*What to do*
Print the entries from the line containing "pans [515, 1254]" through the line containing "probed (361, 1157)", both included, without changing anything.

*Entries on target coordinates*

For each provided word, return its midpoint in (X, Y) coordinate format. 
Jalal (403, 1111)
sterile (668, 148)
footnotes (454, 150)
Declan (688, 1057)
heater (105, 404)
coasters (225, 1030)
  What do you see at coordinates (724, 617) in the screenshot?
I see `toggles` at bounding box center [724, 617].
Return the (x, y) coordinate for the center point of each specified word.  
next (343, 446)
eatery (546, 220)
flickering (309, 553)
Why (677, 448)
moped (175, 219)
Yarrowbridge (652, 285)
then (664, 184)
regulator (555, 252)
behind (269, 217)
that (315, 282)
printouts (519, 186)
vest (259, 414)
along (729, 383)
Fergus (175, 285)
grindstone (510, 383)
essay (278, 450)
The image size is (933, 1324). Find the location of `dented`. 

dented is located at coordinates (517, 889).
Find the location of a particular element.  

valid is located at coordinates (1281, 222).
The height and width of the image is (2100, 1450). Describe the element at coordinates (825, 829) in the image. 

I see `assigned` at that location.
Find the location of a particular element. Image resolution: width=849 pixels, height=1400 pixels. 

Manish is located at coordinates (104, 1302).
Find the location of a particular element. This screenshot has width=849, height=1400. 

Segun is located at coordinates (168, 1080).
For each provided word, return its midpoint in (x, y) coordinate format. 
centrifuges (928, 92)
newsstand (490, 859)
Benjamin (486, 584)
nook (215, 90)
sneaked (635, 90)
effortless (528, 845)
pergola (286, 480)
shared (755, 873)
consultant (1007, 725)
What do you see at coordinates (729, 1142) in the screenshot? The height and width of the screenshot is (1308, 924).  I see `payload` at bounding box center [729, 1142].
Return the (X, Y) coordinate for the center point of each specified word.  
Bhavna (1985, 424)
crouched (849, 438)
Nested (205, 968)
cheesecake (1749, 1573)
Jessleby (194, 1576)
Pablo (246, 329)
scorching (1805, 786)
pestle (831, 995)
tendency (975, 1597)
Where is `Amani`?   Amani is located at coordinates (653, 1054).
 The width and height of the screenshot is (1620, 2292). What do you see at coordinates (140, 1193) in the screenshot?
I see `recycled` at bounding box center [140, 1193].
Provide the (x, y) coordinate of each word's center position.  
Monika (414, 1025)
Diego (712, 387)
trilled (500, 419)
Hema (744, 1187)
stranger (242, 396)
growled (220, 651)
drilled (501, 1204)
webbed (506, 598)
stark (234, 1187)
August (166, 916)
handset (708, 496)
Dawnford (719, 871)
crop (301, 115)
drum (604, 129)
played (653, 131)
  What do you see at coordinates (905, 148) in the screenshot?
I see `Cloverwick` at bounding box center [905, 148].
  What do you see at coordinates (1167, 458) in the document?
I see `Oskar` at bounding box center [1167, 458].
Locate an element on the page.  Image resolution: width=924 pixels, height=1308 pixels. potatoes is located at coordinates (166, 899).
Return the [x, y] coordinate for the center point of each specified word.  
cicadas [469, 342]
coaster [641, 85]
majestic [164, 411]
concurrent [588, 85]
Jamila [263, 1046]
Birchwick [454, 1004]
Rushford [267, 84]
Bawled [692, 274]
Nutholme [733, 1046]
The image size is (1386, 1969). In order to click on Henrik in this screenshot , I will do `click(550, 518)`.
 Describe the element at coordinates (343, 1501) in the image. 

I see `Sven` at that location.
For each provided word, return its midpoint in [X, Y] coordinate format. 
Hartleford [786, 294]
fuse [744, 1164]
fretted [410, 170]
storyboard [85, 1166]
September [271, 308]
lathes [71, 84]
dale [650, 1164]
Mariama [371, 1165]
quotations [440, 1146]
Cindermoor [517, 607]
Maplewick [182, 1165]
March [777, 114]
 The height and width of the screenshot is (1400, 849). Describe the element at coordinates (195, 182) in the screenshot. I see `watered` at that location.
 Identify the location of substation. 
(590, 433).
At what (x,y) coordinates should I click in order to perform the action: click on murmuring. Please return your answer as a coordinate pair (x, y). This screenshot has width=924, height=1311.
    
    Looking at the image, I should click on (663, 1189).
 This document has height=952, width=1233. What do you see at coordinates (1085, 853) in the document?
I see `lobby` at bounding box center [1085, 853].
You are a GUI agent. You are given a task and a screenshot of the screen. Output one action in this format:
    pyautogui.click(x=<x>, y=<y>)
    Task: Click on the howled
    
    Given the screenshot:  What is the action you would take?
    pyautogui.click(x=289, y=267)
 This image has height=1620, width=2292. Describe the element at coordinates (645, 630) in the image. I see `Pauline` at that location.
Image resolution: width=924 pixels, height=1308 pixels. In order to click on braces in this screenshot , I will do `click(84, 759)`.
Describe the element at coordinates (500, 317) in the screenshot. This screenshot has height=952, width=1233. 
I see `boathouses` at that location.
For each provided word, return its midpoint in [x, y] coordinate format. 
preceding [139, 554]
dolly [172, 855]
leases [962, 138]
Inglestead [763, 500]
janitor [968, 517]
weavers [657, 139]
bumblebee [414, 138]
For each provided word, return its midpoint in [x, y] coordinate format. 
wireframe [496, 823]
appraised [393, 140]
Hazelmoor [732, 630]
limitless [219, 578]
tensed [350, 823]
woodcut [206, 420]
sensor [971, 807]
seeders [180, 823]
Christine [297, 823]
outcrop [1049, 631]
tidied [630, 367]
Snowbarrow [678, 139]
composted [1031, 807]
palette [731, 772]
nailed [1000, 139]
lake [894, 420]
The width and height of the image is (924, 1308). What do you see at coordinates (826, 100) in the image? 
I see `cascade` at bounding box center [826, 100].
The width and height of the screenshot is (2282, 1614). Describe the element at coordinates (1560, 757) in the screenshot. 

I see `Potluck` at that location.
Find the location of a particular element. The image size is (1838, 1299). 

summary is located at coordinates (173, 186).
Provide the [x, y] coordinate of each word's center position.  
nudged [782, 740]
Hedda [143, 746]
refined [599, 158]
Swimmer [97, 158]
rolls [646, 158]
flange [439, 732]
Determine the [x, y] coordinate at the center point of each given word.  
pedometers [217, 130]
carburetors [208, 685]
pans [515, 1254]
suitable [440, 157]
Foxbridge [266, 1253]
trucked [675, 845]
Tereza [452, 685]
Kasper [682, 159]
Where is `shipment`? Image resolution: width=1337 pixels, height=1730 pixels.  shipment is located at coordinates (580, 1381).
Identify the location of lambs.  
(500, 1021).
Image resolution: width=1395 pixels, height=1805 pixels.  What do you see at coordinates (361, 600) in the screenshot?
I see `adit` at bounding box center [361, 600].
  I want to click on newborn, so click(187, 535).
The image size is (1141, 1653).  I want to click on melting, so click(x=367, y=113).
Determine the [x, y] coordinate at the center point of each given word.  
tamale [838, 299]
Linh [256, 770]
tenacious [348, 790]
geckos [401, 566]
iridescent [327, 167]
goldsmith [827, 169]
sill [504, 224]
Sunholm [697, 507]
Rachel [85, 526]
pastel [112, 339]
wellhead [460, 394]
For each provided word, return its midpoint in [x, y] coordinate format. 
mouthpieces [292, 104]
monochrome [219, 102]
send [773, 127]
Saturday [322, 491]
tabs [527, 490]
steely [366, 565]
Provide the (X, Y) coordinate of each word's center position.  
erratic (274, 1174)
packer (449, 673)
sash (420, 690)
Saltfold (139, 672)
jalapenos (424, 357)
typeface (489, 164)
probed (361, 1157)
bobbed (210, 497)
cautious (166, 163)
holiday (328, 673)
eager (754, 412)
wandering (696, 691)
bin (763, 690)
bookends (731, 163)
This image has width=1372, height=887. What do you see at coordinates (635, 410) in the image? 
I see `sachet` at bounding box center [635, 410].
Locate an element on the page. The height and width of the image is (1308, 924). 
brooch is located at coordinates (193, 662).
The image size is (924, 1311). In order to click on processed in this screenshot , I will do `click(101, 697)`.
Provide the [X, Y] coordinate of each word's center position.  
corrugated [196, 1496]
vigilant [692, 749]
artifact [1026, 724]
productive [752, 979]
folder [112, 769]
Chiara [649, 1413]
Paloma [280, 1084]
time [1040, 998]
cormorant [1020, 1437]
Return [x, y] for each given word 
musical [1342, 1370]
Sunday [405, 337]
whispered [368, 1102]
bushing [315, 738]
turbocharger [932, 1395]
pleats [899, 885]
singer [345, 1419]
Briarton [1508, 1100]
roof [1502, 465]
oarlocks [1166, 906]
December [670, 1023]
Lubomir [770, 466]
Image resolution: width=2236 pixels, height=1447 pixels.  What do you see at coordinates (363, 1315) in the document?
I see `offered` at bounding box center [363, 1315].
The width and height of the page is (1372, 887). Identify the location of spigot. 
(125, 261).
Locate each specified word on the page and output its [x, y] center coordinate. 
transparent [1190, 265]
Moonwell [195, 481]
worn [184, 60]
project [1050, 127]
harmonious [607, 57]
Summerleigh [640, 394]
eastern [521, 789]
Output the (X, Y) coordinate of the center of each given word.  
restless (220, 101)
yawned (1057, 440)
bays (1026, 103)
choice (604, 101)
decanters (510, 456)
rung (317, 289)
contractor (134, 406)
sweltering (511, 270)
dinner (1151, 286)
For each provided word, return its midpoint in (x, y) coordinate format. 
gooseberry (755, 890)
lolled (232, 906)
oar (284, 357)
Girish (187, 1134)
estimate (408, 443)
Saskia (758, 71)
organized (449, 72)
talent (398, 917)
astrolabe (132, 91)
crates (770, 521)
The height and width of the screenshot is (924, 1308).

*Solution*
pans [515, 1254]
suitable [440, 157]
Foxbridge [266, 1253]
trucked [675, 845]
Tereza [452, 685]
Kasper [682, 159]
Where is `shipment`? Image resolution: width=1337 pixels, height=1730 pixels.  shipment is located at coordinates (580, 1381).
Identify the location of lambs.  
(500, 1021).
Image resolution: width=1395 pixels, height=1805 pixels.  What do you see at coordinates (361, 600) in the screenshot?
I see `adit` at bounding box center [361, 600].
  I want to click on newborn, so click(187, 535).
The image size is (1141, 1653).  I want to click on melting, so click(x=367, y=113).
Determine the [x, y] coordinate at the center point of each given word.  
tamale [838, 299]
Linh [256, 770]
tenacious [348, 790]
geckos [401, 566]
iridescent [327, 167]
goldsmith [827, 169]
sill [504, 224]
Sunholm [697, 507]
Rachel [85, 526]
pastel [112, 339]
wellhead [460, 394]
For each provided word, return its midpoint in [x, y] coordinate format. 
mouthpieces [292, 104]
monochrome [219, 102]
send [773, 127]
Saturday [322, 491]
tabs [527, 490]
steely [366, 565]
Provide the (X, Y) coordinate of each word's center position.  
erratic (274, 1174)
packer (449, 673)
sash (420, 690)
Saltfold (139, 672)
jalapenos (424, 357)
typeface (489, 164)
probed (361, 1157)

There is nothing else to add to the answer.